'''

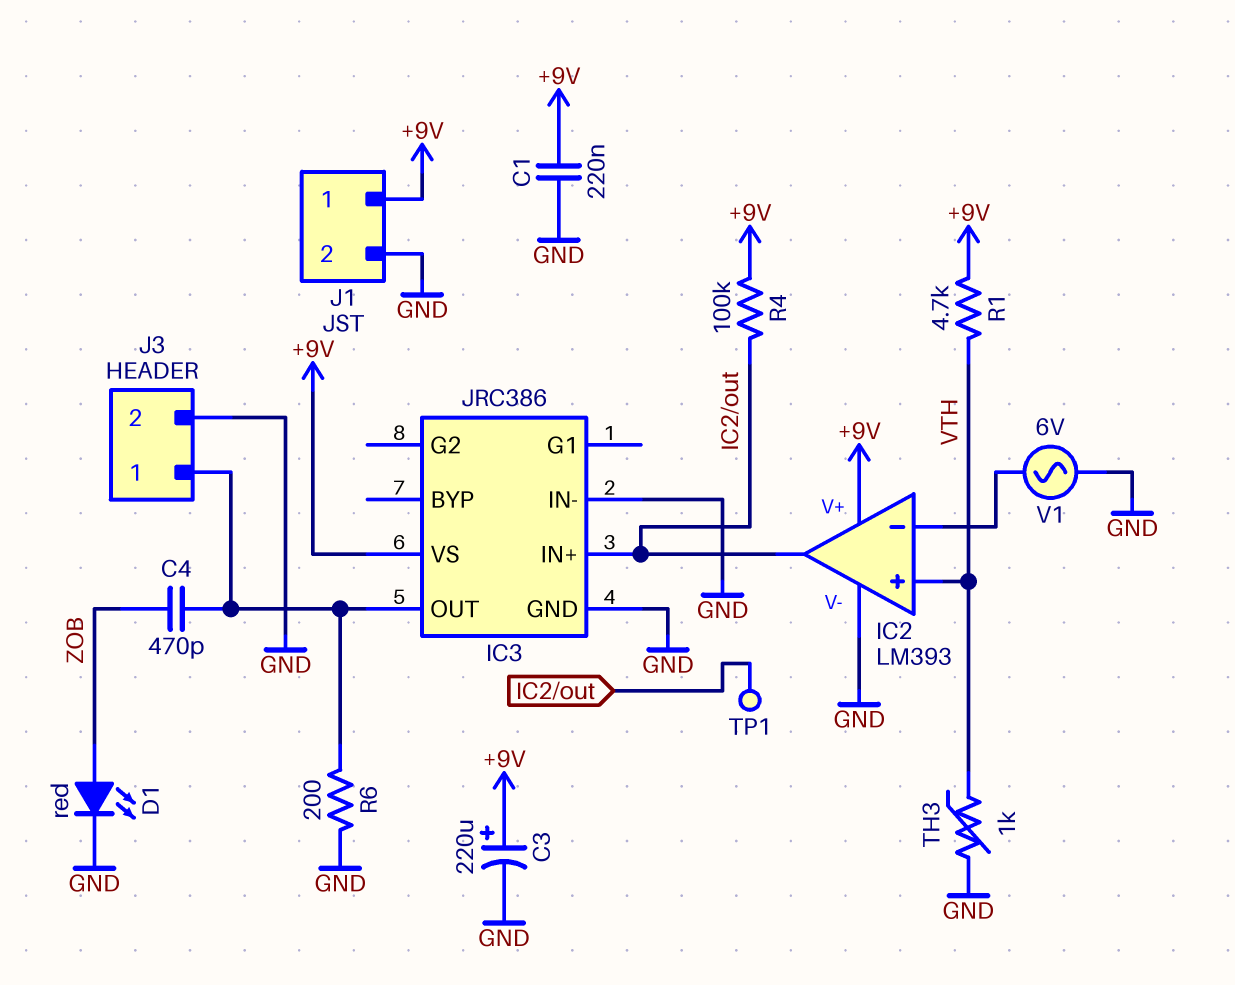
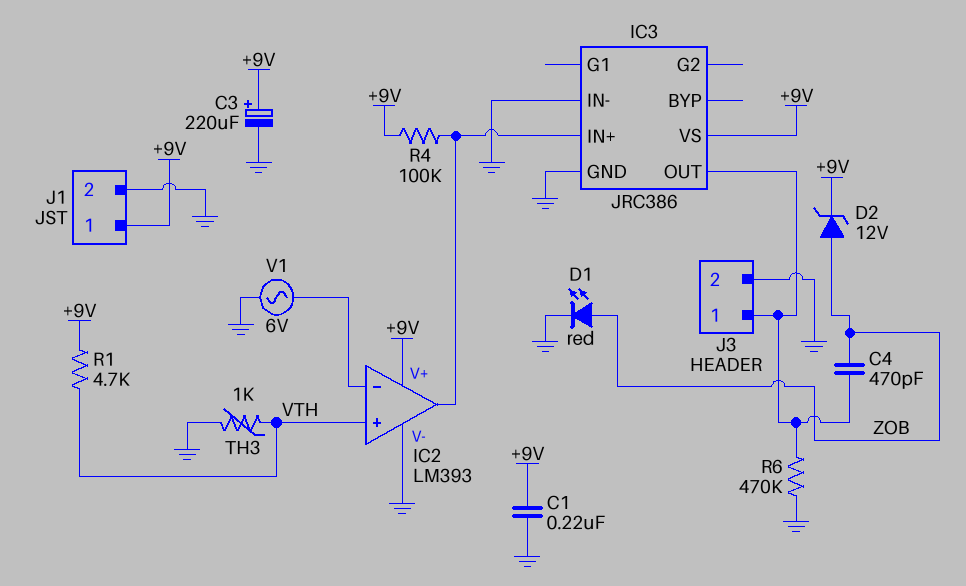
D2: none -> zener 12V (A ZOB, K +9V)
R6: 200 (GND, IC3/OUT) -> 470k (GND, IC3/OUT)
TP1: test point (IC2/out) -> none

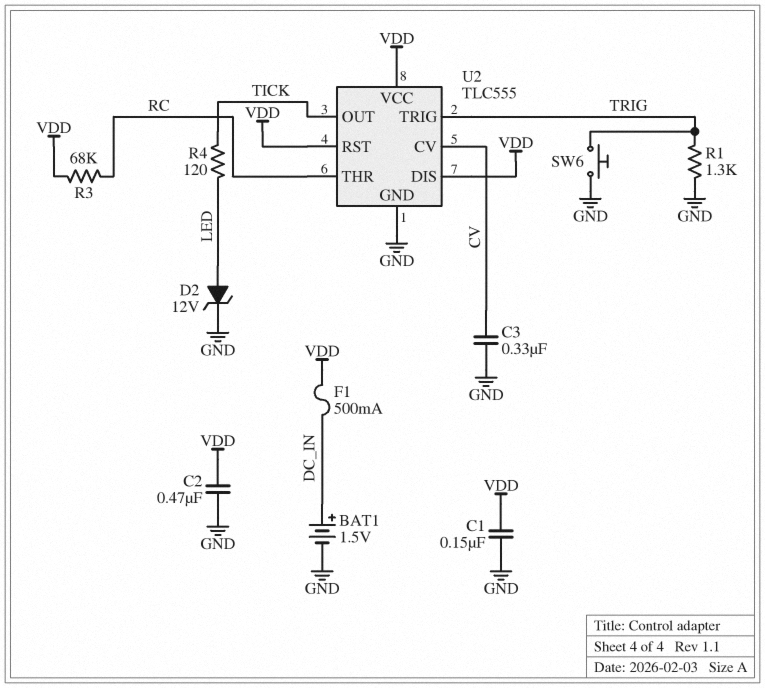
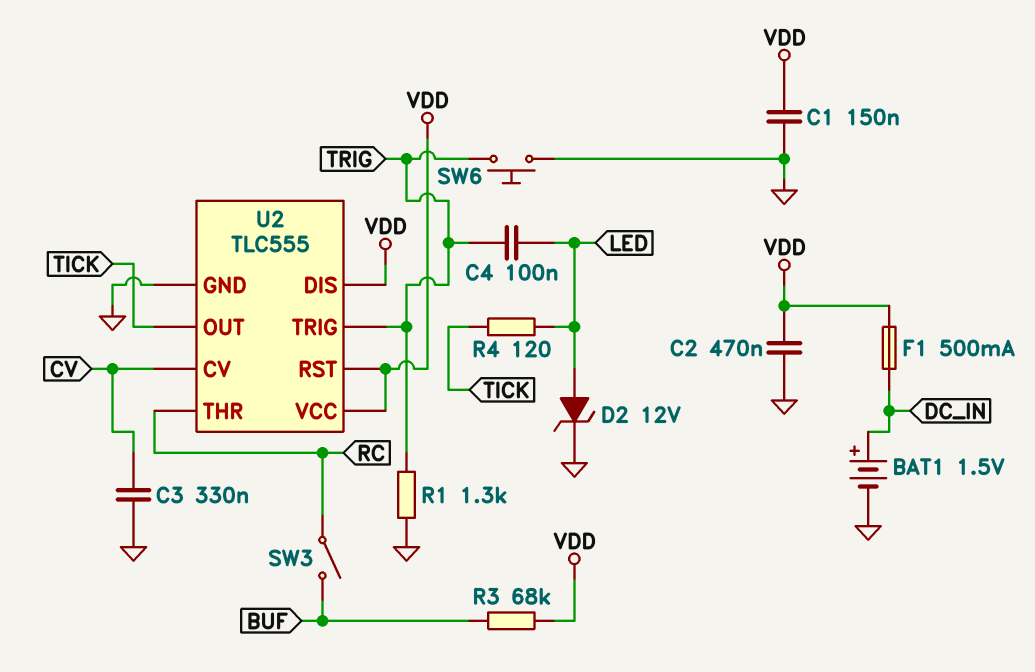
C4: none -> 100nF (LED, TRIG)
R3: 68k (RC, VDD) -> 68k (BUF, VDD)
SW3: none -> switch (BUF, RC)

'''

- Exercise -
Wherever the word "none" appears in a line of the data above, copy that line.

- Exercise output -
D2: none -> zener 12V (A ZOB, K +9V)
TP1: test point (IC2/out) -> none
C4: none -> 100nF (LED, TRIG)
SW3: none -> switch (BUF, RC)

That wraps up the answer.